**INFORMATION SUPPLIED**
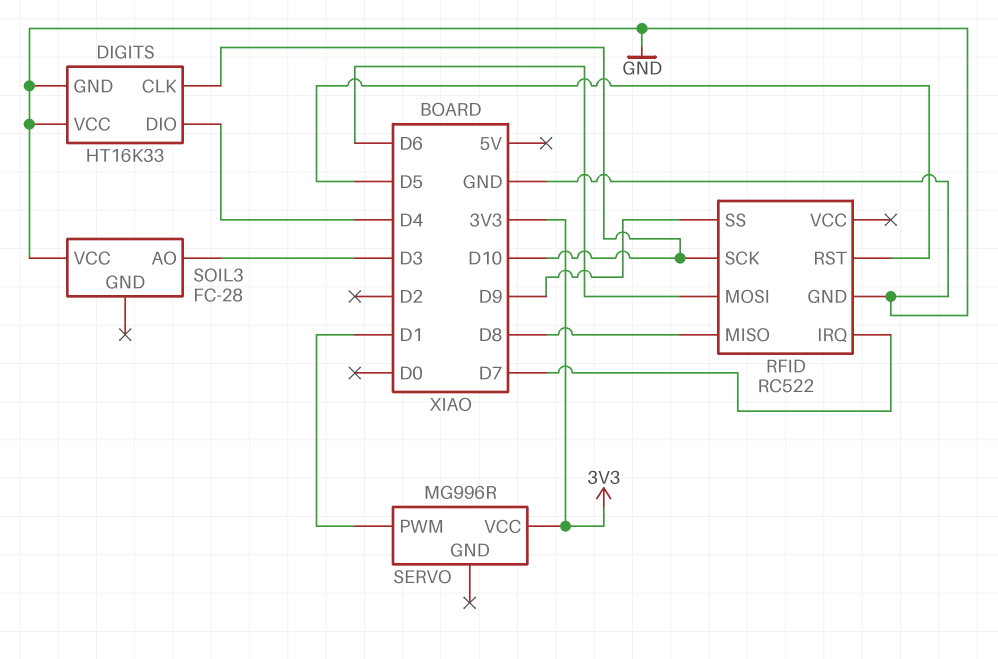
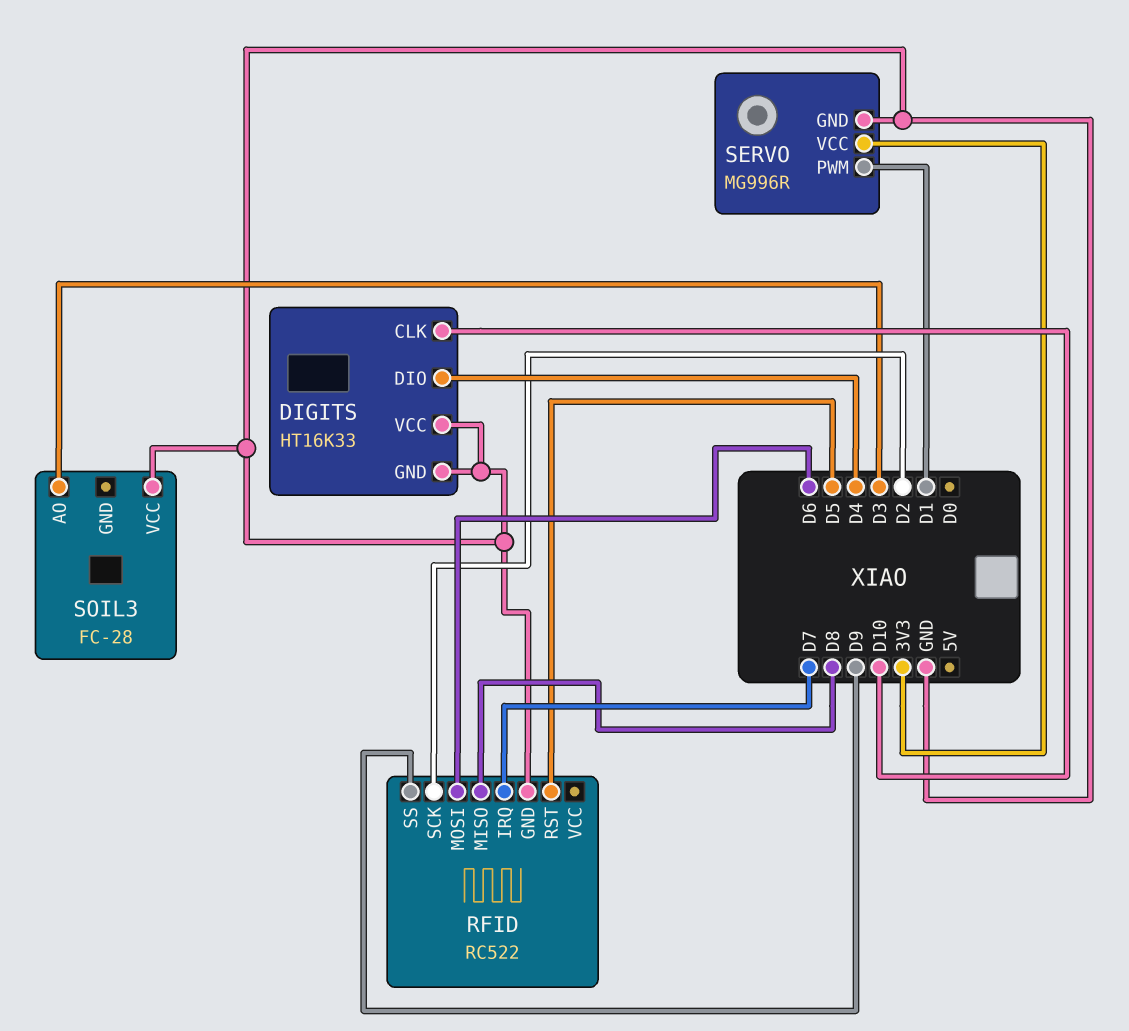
RFID pin SCK: D10 -> D2
SERVO pin GND: none -> GND

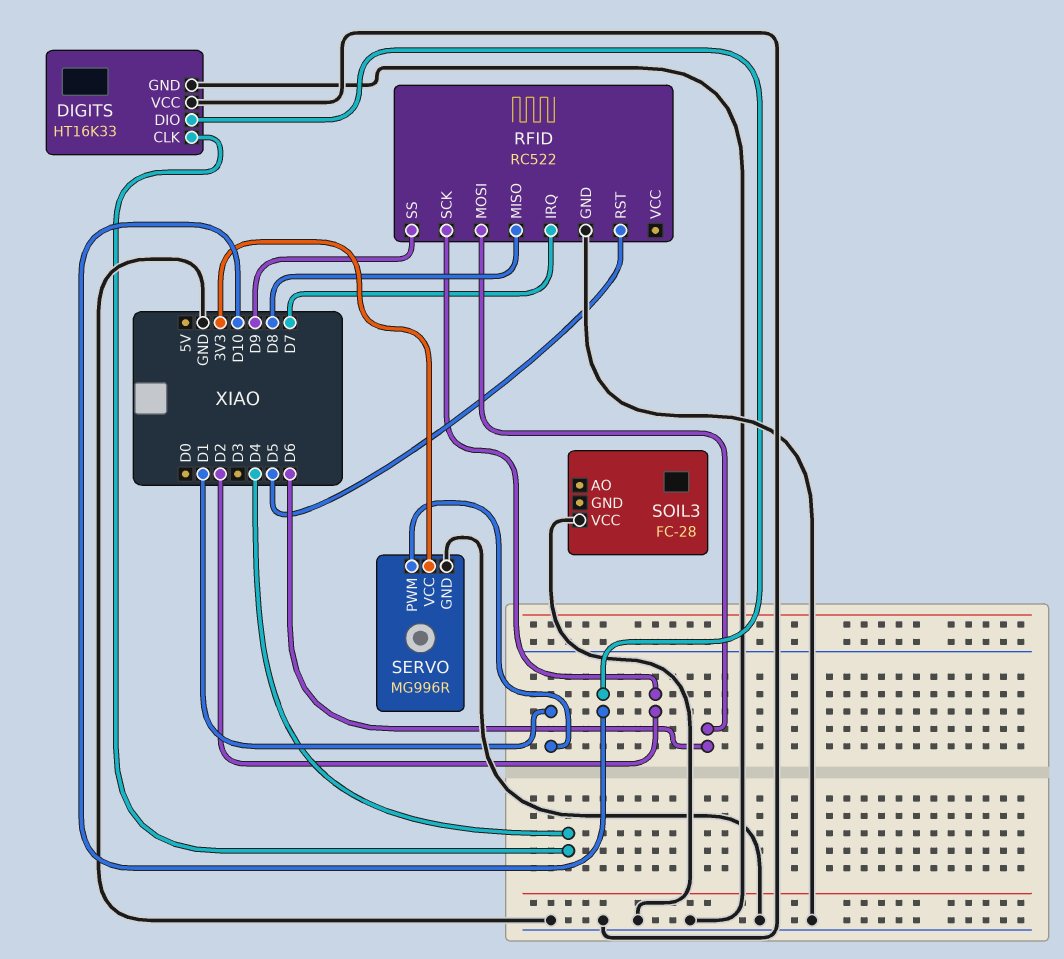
DIGITS pin CLK: D10 -> D4
DIGITS pin DIO: D4 -> D10
SOIL3 pin AO: D3 -> none

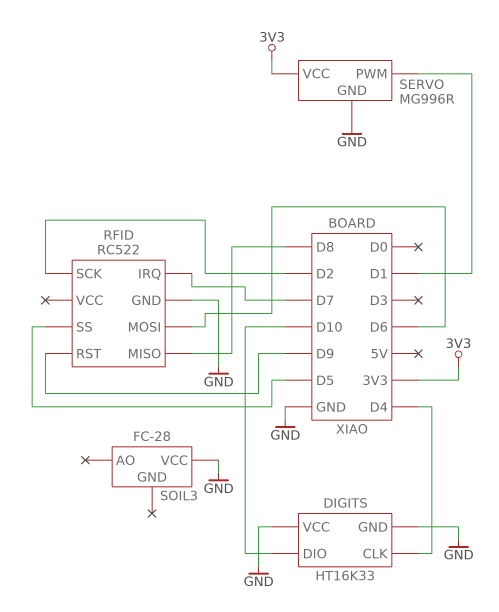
RFID pin RST: D5 -> D9
RFID pin SS: D9 -> D5

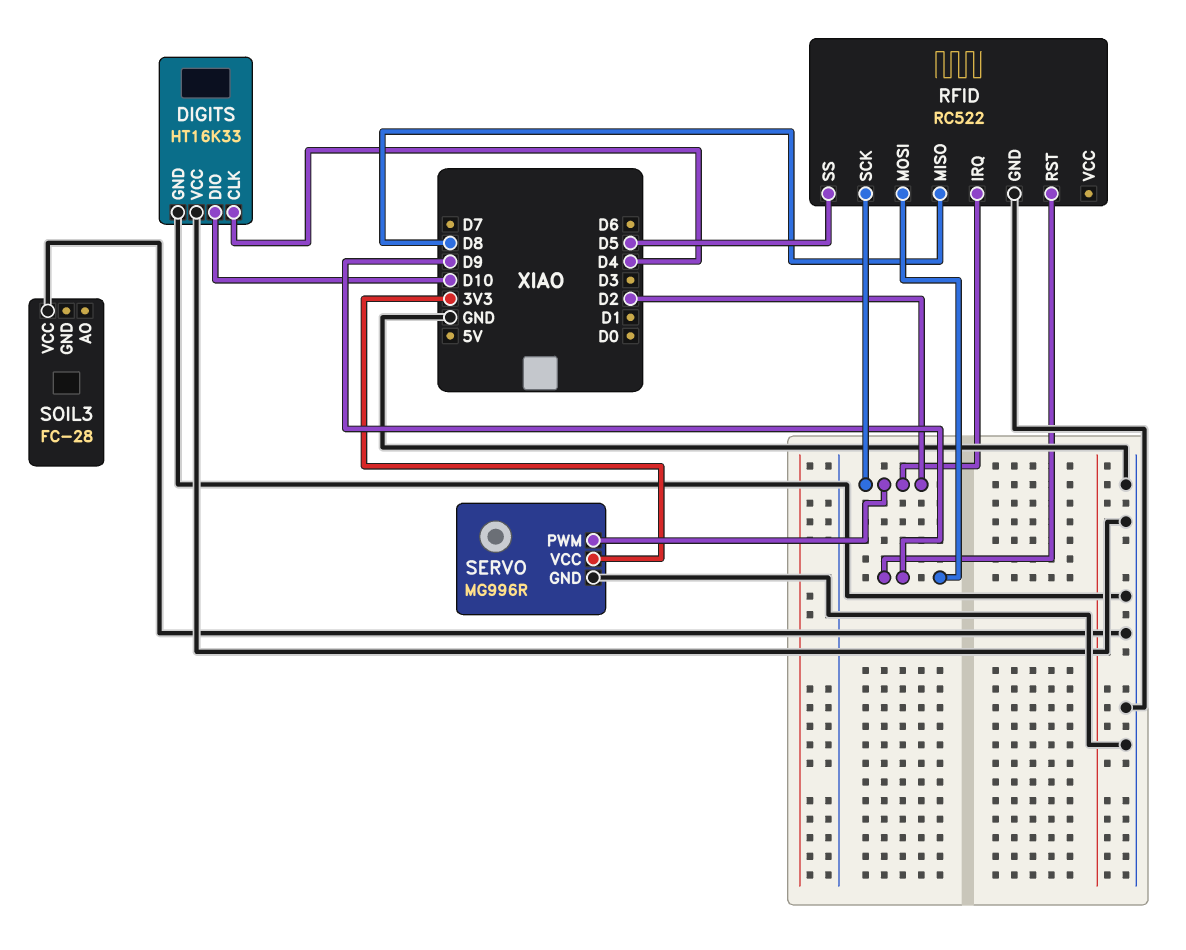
RFID pin IRQ: D7 -> D2
RFID pin MOSI: D6 -> D9
SERVO pin PWM: D1 -> D2

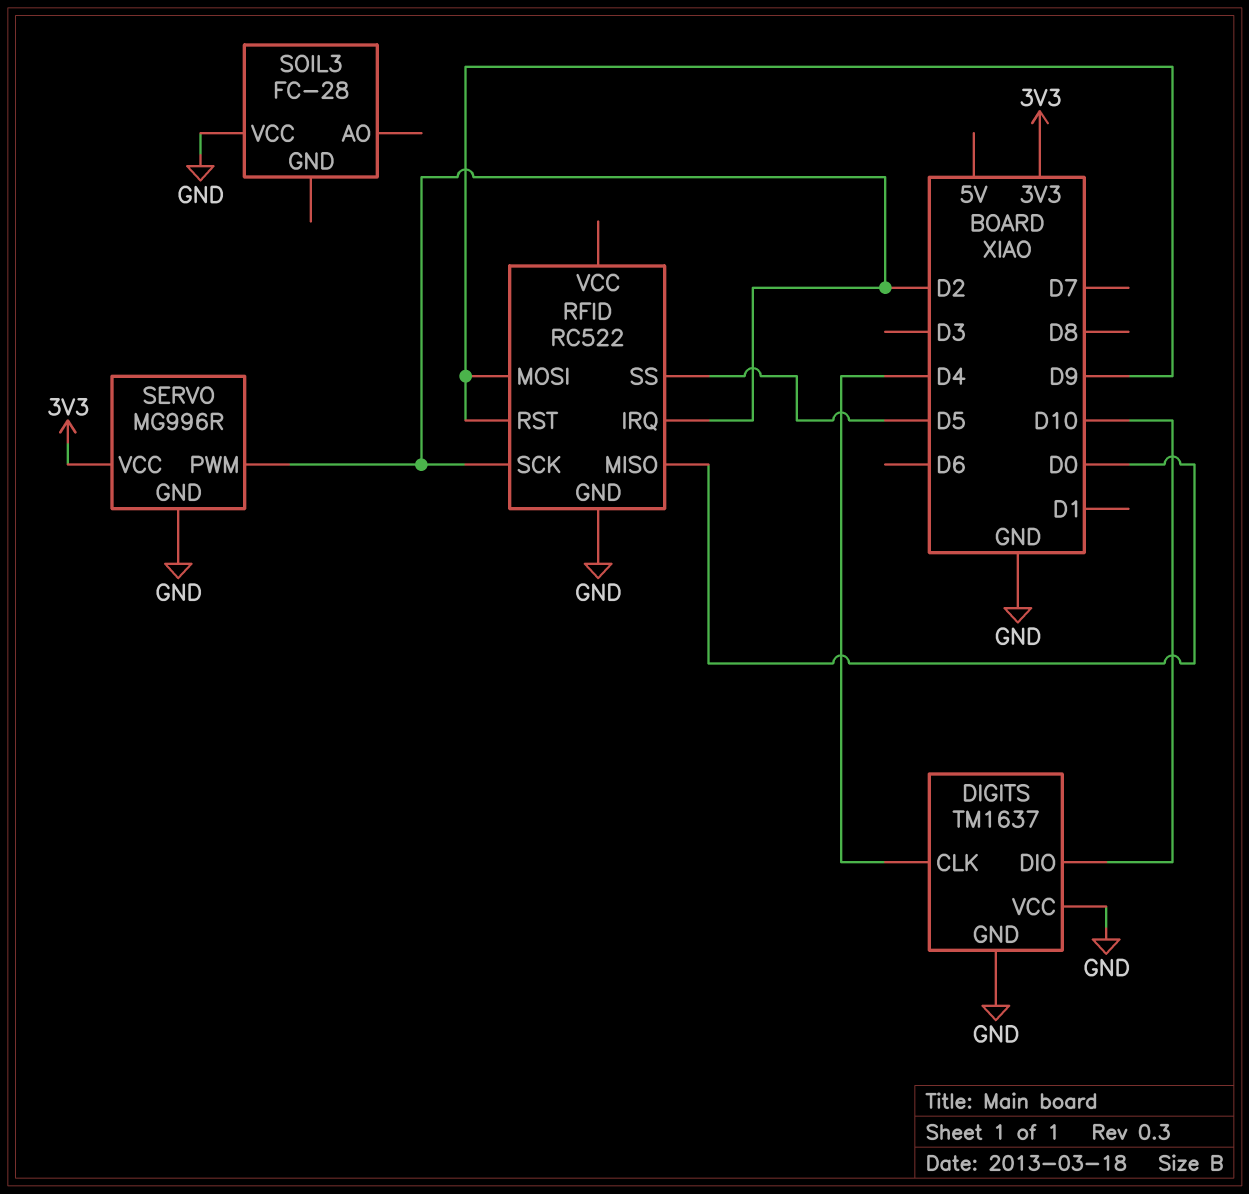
DIGITS: HT16K33 -> TM1637
RFID pin MISO: D8 -> D0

**EXERCISE REQUIREMENTS**
Everything in the listing except the pictures must be reproduced exactly.

**EXERCISE RESULT**
RFID pin SCK: D10 -> D2
SERVO pin GND: none -> GND

DIGITS pin CLK: D10 -> D4
DIGITS pin DIO: D4 -> D10
SOIL3 pin AO: D3 -> none

RFID pin RST: D5 -> D9
RFID pin SS: D9 -> D5

RFID pin IRQ: D7 -> D2
RFID pin MOSI: D6 -> D9
SERVO pin PWM: D1 -> D2

DIGITS: HT16K33 -> TM1637
RFID pin MISO: D8 -> D0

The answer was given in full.